▸ Work to be completed:
Every entry must be output exactly as it is written.
____________________
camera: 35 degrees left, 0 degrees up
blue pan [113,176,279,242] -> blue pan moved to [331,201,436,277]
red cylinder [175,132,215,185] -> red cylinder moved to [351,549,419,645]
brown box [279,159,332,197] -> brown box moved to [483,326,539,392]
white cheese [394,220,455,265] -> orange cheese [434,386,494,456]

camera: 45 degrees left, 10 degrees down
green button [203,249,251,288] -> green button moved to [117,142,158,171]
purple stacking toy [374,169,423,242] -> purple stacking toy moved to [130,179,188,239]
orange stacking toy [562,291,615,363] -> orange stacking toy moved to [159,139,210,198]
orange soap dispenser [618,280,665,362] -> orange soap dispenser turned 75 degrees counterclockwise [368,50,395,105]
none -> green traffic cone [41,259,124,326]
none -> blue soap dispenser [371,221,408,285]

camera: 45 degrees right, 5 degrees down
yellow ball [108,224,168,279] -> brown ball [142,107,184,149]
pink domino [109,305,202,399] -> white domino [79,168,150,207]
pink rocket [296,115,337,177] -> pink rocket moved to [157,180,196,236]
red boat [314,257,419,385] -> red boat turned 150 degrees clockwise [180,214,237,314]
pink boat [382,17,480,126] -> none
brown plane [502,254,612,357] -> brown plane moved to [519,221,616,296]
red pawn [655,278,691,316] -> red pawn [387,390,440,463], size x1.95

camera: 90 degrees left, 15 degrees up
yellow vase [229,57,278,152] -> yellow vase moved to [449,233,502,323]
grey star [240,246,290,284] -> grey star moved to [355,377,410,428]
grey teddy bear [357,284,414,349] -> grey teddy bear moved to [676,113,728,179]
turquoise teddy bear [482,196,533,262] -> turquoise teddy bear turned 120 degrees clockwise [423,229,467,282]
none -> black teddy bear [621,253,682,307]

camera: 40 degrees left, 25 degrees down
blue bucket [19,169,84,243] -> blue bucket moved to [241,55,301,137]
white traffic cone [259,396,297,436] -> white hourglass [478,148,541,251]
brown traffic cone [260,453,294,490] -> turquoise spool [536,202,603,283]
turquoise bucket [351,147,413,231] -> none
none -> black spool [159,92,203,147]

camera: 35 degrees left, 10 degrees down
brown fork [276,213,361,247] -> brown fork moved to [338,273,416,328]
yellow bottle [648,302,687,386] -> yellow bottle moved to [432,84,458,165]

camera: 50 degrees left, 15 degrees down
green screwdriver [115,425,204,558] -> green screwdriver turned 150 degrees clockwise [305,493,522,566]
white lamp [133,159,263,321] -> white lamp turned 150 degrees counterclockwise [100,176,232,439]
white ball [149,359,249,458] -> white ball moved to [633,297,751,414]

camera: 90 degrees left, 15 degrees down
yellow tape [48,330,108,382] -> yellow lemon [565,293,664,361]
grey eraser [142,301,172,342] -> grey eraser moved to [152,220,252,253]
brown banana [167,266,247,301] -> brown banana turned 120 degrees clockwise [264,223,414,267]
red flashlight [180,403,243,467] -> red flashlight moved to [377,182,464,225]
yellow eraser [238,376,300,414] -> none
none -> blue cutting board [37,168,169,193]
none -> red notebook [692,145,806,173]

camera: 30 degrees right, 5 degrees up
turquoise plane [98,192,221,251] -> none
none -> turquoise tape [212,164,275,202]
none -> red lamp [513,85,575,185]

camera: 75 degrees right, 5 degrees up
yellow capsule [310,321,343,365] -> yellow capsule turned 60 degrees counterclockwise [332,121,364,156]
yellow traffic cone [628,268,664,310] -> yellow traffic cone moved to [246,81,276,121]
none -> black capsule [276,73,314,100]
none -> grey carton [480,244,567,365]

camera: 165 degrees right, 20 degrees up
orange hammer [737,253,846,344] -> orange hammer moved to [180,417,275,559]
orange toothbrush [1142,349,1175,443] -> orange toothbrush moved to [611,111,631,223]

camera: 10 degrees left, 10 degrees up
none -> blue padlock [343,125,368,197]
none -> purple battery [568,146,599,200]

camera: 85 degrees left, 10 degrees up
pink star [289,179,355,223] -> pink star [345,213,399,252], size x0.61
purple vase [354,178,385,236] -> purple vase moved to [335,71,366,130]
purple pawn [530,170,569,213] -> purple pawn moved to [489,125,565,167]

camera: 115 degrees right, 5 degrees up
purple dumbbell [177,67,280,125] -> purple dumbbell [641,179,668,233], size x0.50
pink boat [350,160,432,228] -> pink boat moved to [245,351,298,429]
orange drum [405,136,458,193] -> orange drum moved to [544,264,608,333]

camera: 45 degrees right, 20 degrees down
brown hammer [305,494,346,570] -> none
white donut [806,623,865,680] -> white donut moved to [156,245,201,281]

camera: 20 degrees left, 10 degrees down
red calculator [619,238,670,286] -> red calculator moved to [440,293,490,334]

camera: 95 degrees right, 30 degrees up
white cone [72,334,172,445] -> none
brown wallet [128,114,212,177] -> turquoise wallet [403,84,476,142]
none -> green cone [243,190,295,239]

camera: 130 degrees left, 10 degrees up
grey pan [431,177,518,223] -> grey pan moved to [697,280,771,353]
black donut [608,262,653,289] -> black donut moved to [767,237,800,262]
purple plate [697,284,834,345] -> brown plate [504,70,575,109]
____________________
▸ Solution to this task:
camera: 35 degrees left, 0 degrees up
blue pan [113,176,279,242] -> blue pan moved to [331,201,436,277]
red cylinder [175,132,215,185] -> red cylinder moved to [351,549,419,645]
brown box [279,159,332,197] -> brown box moved to [483,326,539,392]
white cheese [394,220,455,265] -> orange cheese [434,386,494,456]

camera: 45 degrees left, 10 degrees down
green button [203,249,251,288] -> green button moved to [117,142,158,171]
purple stacking toy [374,169,423,242] -> purple stacking toy moved to [130,179,188,239]
orange stacking toy [562,291,615,363] -> orange stacking toy moved to [159,139,210,198]
orange soap dispenser [618,280,665,362] -> orange soap dispenser turned 75 degrees counterclockwise [368,50,395,105]
none -> green traffic cone [41,259,124,326]
none -> blue soap dispenser [371,221,408,285]

camera: 45 degrees right, 5 degrees down
yellow ball [108,224,168,279] -> brown ball [142,107,184,149]
pink domino [109,305,202,399] -> white domino [79,168,150,207]
pink rocket [296,115,337,177] -> pink rocket moved to [157,180,196,236]
red boat [314,257,419,385] -> red boat turned 150 degrees clockwise [180,214,237,314]
pink boat [382,17,480,126] -> none
brown plane [502,254,612,357] -> brown plane moved to [519,221,616,296]
red pawn [655,278,691,316] -> red pawn [387,390,440,463], size x1.95

camera: 90 degrees left, 15 degrees up
yellow vase [229,57,278,152] -> yellow vase moved to [449,233,502,323]
grey star [240,246,290,284] -> grey star moved to [355,377,410,428]
grey teddy bear [357,284,414,349] -> grey teddy bear moved to [676,113,728,179]
turquoise teddy bear [482,196,533,262] -> turquoise teddy bear turned 120 degrees clockwise [423,229,467,282]
none -> black teddy bear [621,253,682,307]

camera: 40 degrees left, 25 degrees down
blue bucket [19,169,84,243] -> blue bucket moved to [241,55,301,137]
white traffic cone [259,396,297,436] -> white hourglass [478,148,541,251]
brown traffic cone [260,453,294,490] -> turquoise spool [536,202,603,283]
turquoise bucket [351,147,413,231] -> none
none -> black spool [159,92,203,147]

camera: 35 degrees left, 10 degrees down
brown fork [276,213,361,247] -> brown fork moved to [338,273,416,328]
yellow bottle [648,302,687,386] -> yellow bottle moved to [432,84,458,165]

camera: 50 degrees left, 15 degrees down
green screwdriver [115,425,204,558] -> green screwdriver turned 150 degrees clockwise [305,493,522,566]
white lamp [133,159,263,321] -> white lamp turned 150 degrees counterclockwise [100,176,232,439]
white ball [149,359,249,458] -> white ball moved to [633,297,751,414]

camera: 90 degrees left, 15 degrees down
yellow tape [48,330,108,382] -> yellow lemon [565,293,664,361]
grey eraser [142,301,172,342] -> grey eraser moved to [152,220,252,253]
brown banana [167,266,247,301] -> brown banana turned 120 degrees clockwise [264,223,414,267]
red flashlight [180,403,243,467] -> red flashlight moved to [377,182,464,225]
yellow eraser [238,376,300,414] -> none
none -> blue cutting board [37,168,169,193]
none -> red notebook [692,145,806,173]

camera: 30 degrees right, 5 degrees up
turquoise plane [98,192,221,251] -> none
none -> turquoise tape [212,164,275,202]
none -> red lamp [513,85,575,185]

camera: 75 degrees right, 5 degrees up
yellow capsule [310,321,343,365] -> yellow capsule turned 60 degrees counterclockwise [332,121,364,156]
yellow traffic cone [628,268,664,310] -> yellow traffic cone moved to [246,81,276,121]
none -> black capsule [276,73,314,100]
none -> grey carton [480,244,567,365]

camera: 165 degrees right, 20 degrees up
orange hammer [737,253,846,344] -> orange hammer moved to [180,417,275,559]
orange toothbrush [1142,349,1175,443] -> orange toothbrush moved to [611,111,631,223]

camera: 10 degrees left, 10 degrees up
none -> blue padlock [343,125,368,197]
none -> purple battery [568,146,599,200]

camera: 85 degrees left, 10 degrees up
pink star [289,179,355,223] -> pink star [345,213,399,252], size x0.61
purple vase [354,178,385,236] -> purple vase moved to [335,71,366,130]
purple pawn [530,170,569,213] -> purple pawn moved to [489,125,565,167]

camera: 115 degrees right, 5 degrees up
purple dumbbell [177,67,280,125] -> purple dumbbell [641,179,668,233], size x0.50
pink boat [350,160,432,228] -> pink boat moved to [245,351,298,429]
orange drum [405,136,458,193] -> orange drum moved to [544,264,608,333]

camera: 45 degrees right, 20 degrees down
brown hammer [305,494,346,570] -> none
white donut [806,623,865,680] -> white donut moved to [156,245,201,281]

camera: 20 degrees left, 10 degrees down
red calculator [619,238,670,286] -> red calculator moved to [440,293,490,334]

camera: 95 degrees right, 30 degrees up
white cone [72,334,172,445] -> none
brown wallet [128,114,212,177] -> turquoise wallet [403,84,476,142]
none -> green cone [243,190,295,239]

camera: 130 degrees left, 10 degrees up
grey pan [431,177,518,223] -> grey pan moved to [697,280,771,353]
black donut [608,262,653,289] -> black donut moved to [767,237,800,262]
purple plate [697,284,834,345] -> brown plate [504,70,575,109]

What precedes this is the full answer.